■ **Scene difference descriptions**:
· · · · · · ·
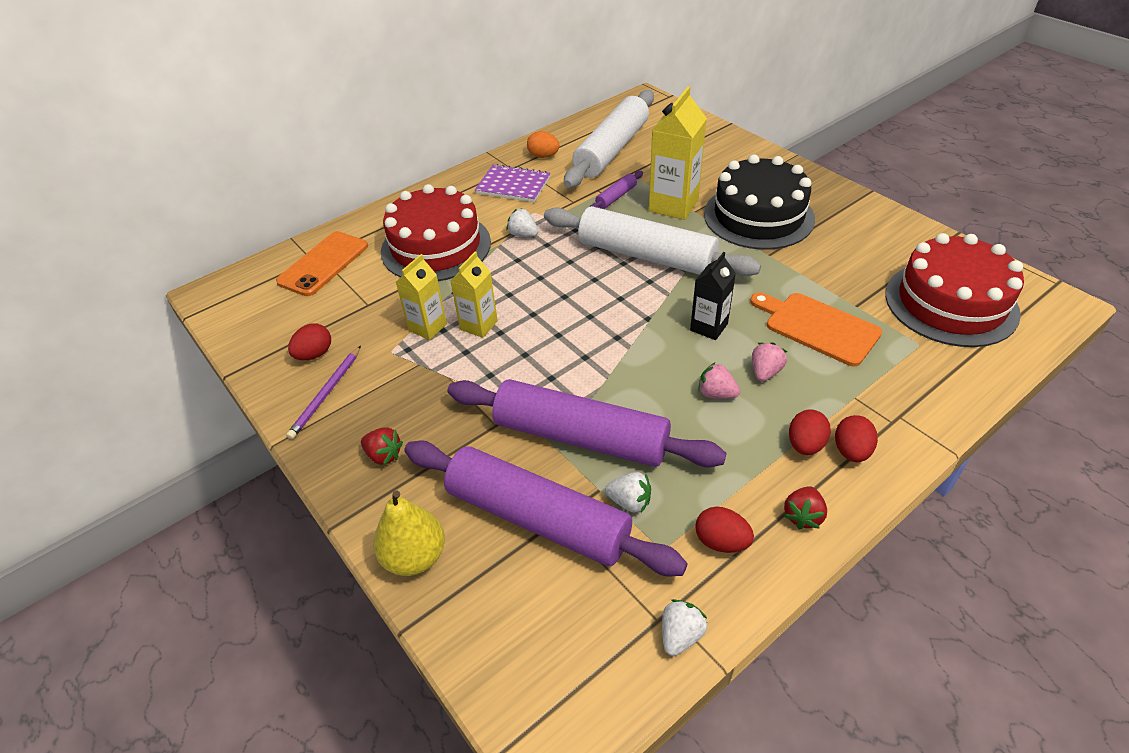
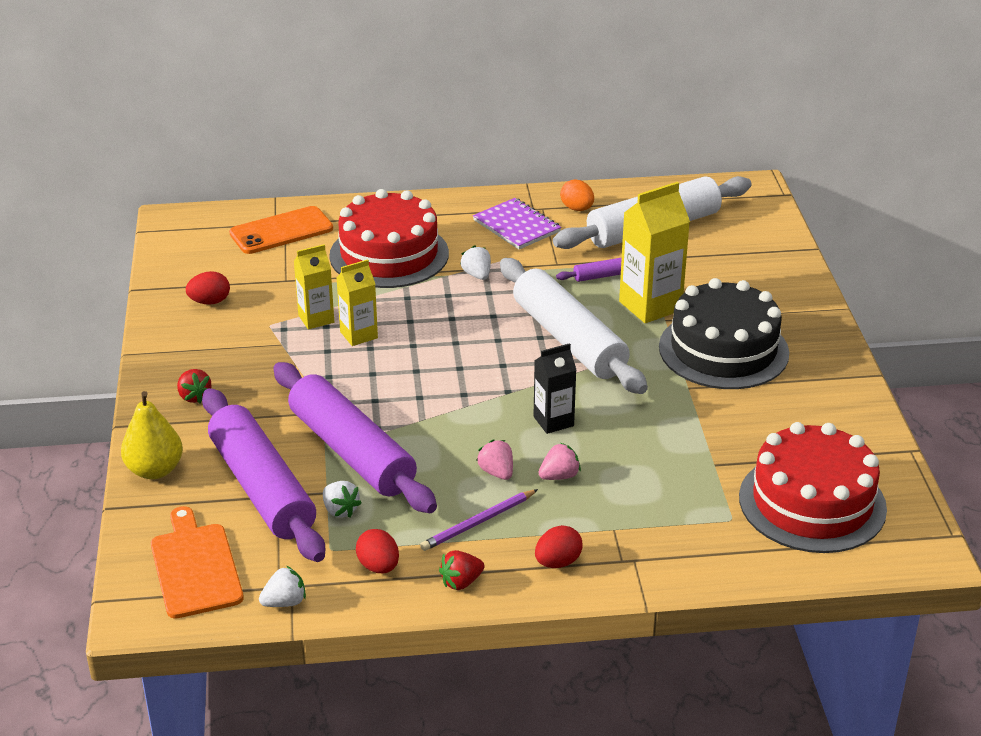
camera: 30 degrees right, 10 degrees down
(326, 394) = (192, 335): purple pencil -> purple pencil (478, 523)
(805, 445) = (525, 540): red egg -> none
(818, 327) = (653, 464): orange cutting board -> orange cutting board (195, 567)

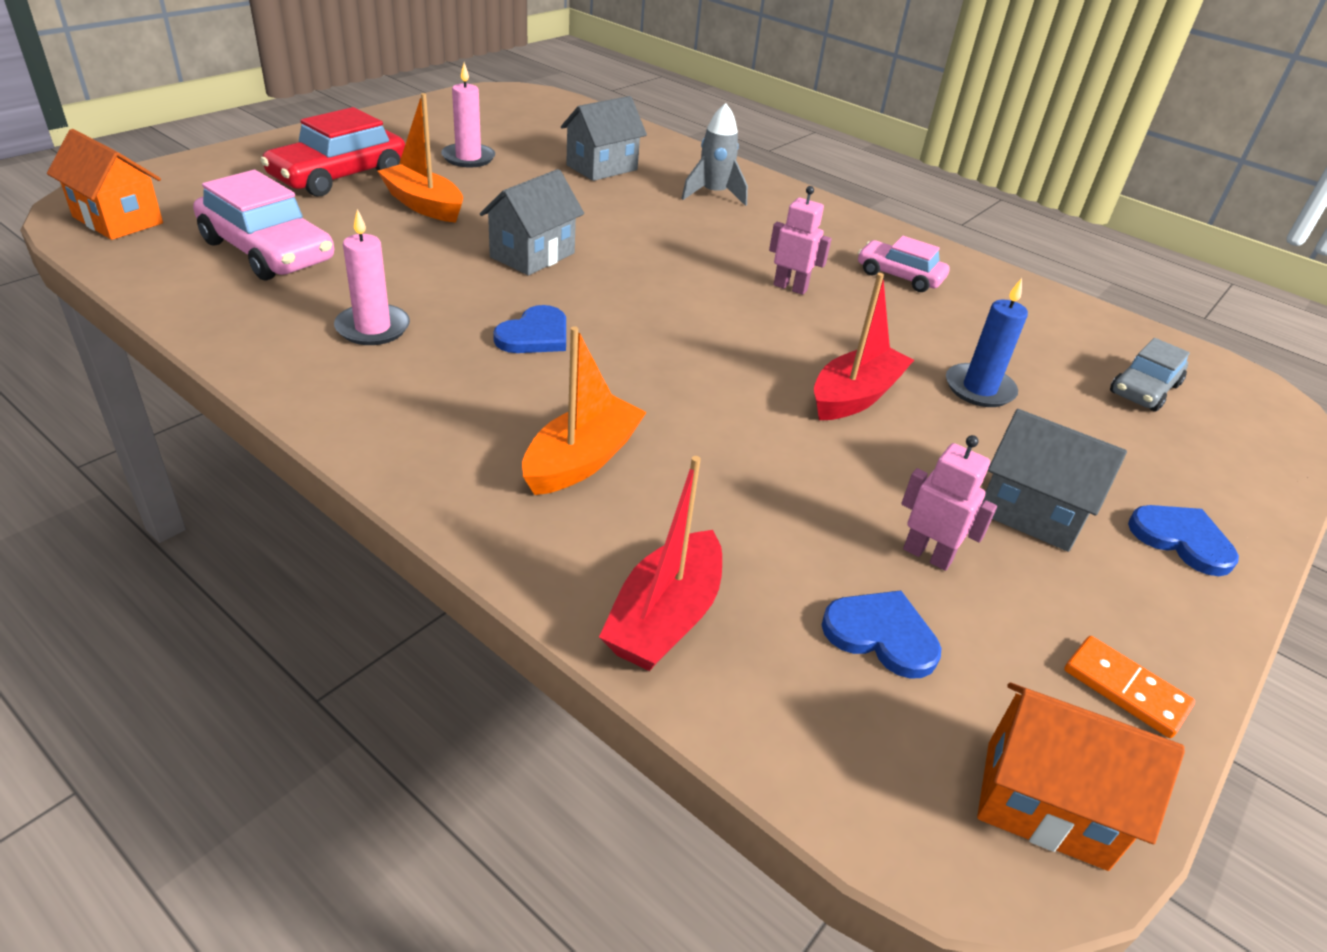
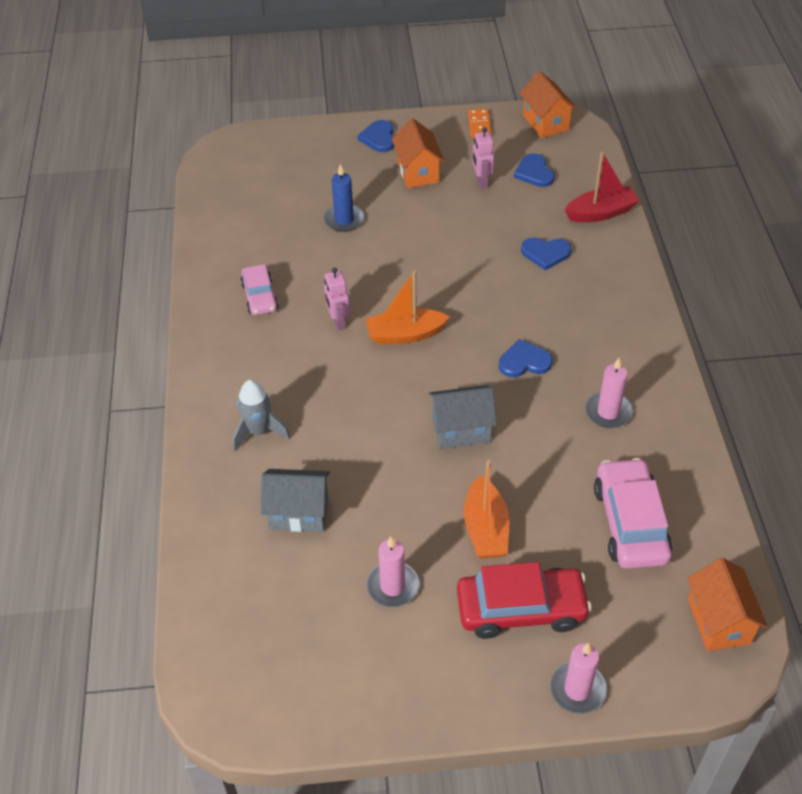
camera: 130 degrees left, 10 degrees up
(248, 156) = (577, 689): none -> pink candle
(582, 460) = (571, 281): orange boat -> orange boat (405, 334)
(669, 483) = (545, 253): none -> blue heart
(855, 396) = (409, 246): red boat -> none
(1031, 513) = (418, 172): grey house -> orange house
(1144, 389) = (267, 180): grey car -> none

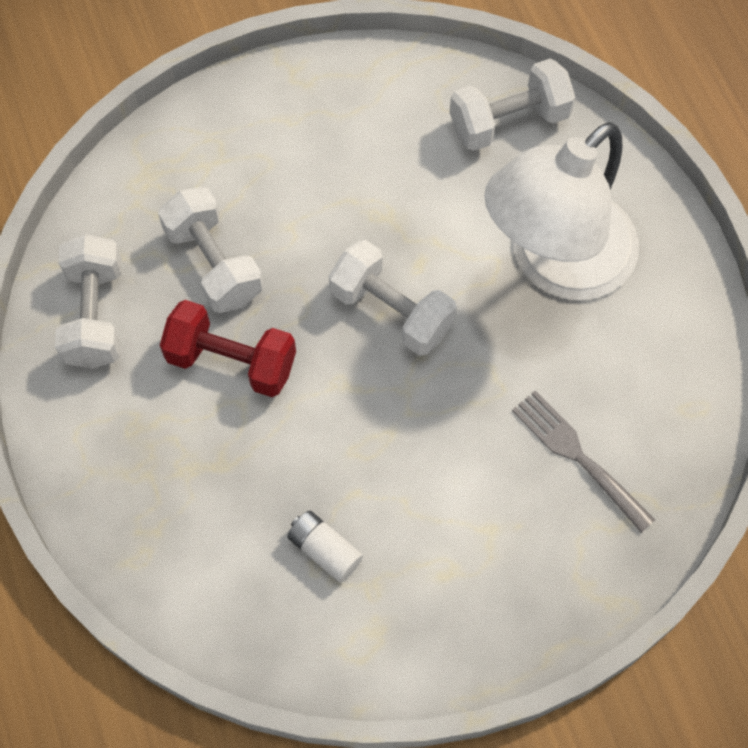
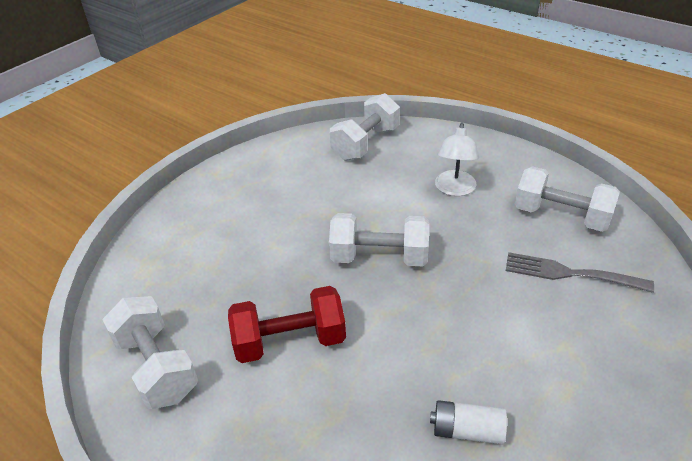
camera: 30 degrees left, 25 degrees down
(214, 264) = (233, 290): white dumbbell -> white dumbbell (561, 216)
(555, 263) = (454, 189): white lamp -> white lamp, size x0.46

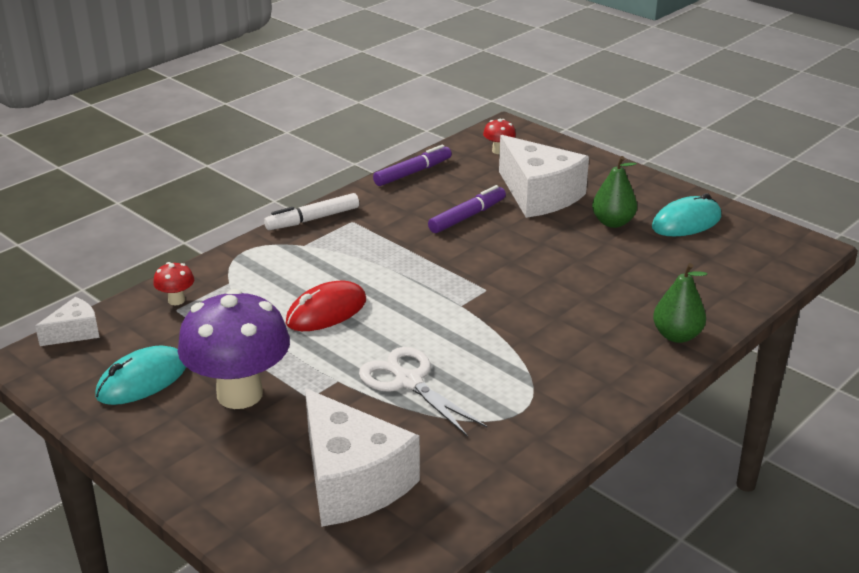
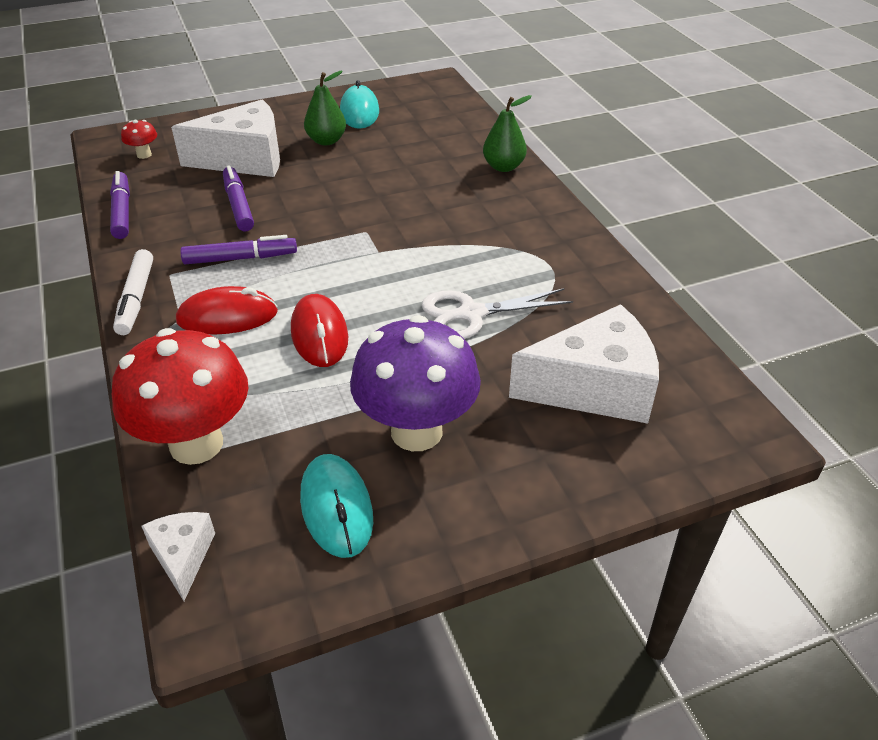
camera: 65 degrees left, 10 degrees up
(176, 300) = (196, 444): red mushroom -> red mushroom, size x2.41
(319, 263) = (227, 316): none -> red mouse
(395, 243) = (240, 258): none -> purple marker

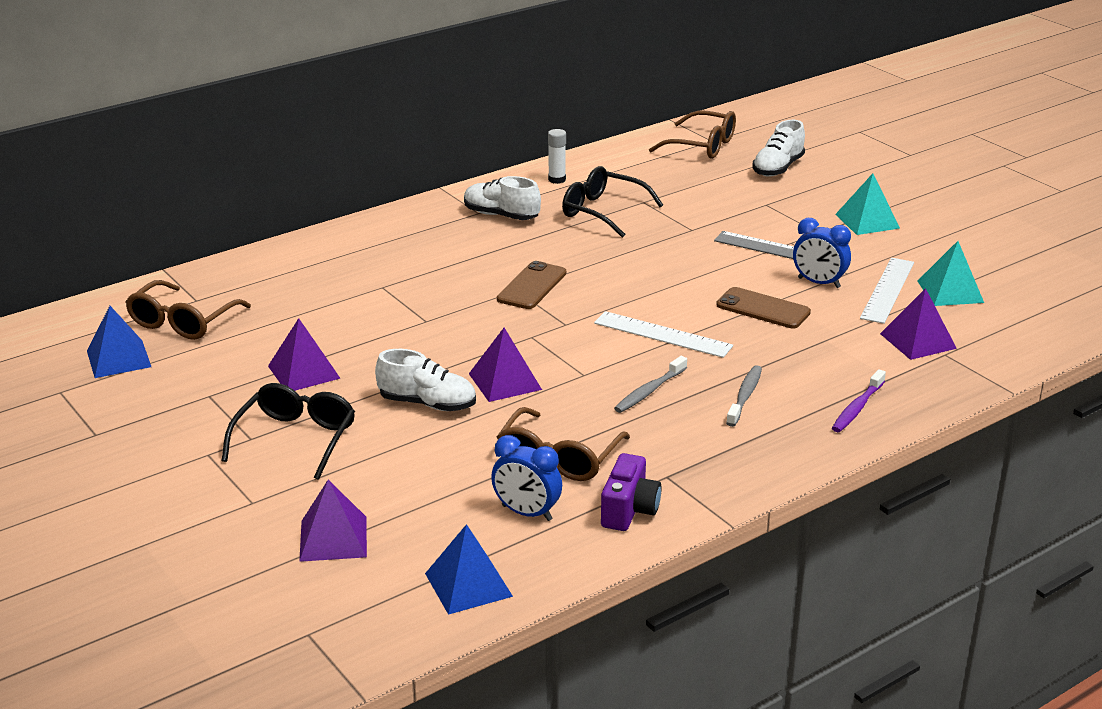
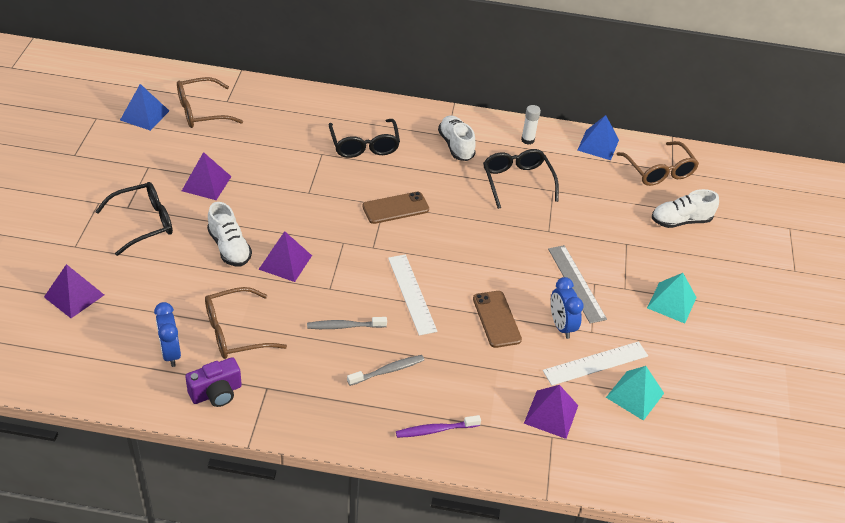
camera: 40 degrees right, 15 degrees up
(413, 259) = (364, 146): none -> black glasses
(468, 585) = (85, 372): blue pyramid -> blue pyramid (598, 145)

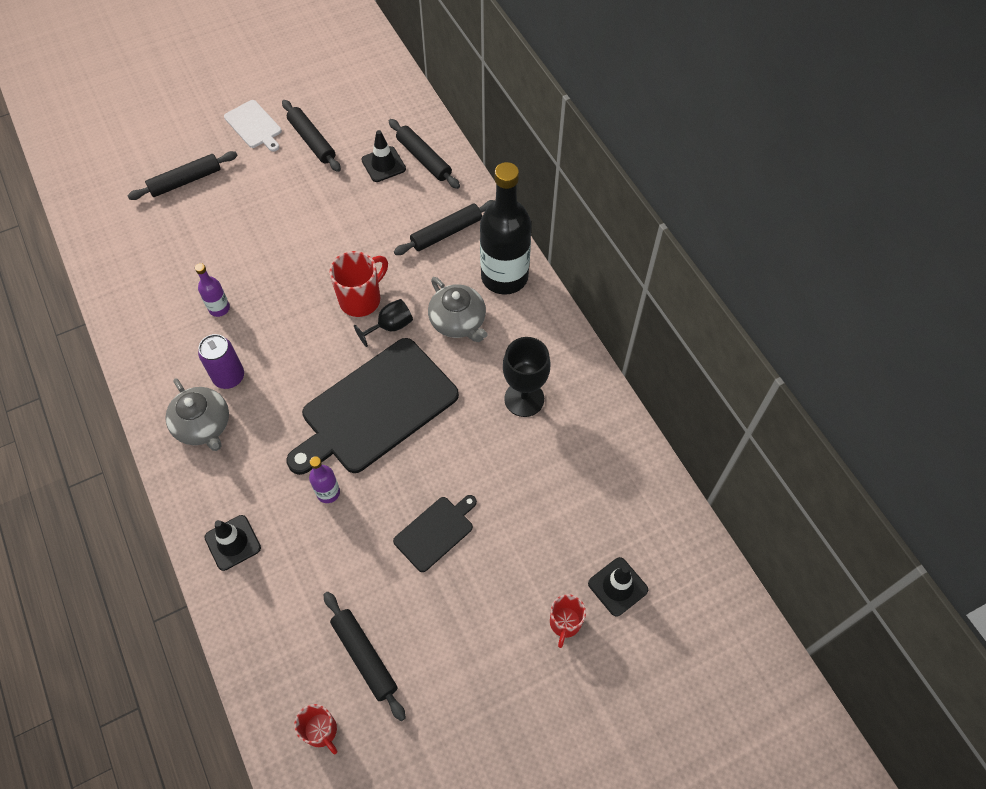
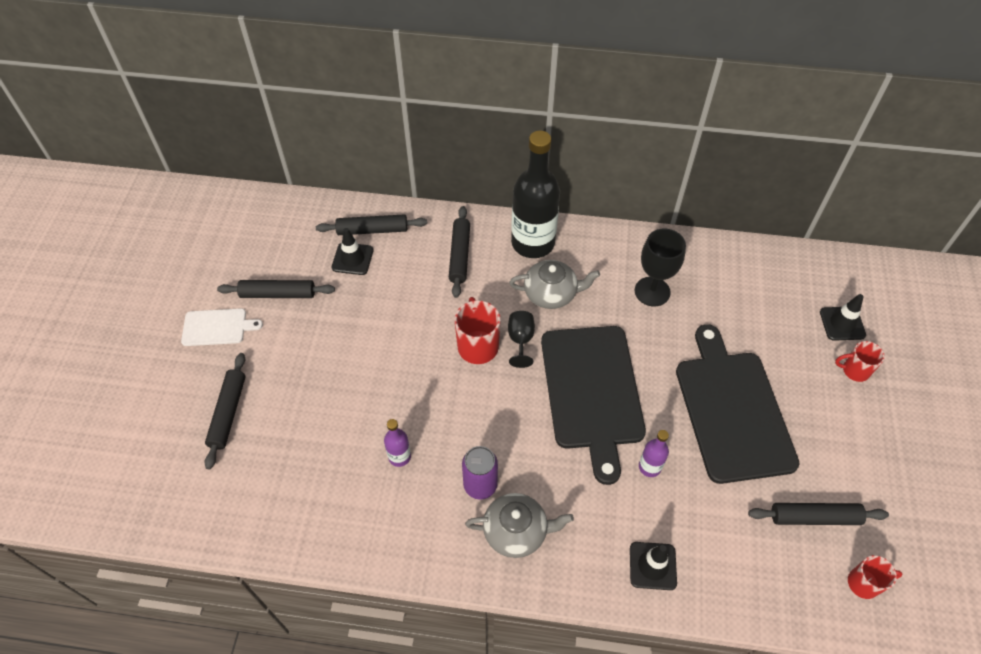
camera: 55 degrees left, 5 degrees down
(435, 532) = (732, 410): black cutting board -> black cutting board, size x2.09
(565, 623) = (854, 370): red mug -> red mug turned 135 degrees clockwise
· · · · · · ·
■ **DIRECTIONS FOR THIS TASK**:
Above are some records; quote exactly and only the lines that begin at the line containing "(326, 394) = (192, 335): purple" and stop after the line containing "(1031, 513) = (418, 172): grey", leaving out the pictures.

■ **EXPECTED ANSWER**:
(326, 394) = (192, 335): purple pencil -> purple pencil (478, 523)
(805, 445) = (525, 540): red egg -> none
(818, 327) = (653, 464): orange cutting board -> orange cutting board (195, 567)

camera: 130 degrees left, 10 degrees up
(248, 156) = (577, 689): none -> pink candle
(582, 460) = (571, 281): orange boat -> orange boat (405, 334)
(669, 483) = (545, 253): none -> blue heart
(855, 396) = (409, 246): red boat -> none
(1031, 513) = (418, 172): grey house -> orange house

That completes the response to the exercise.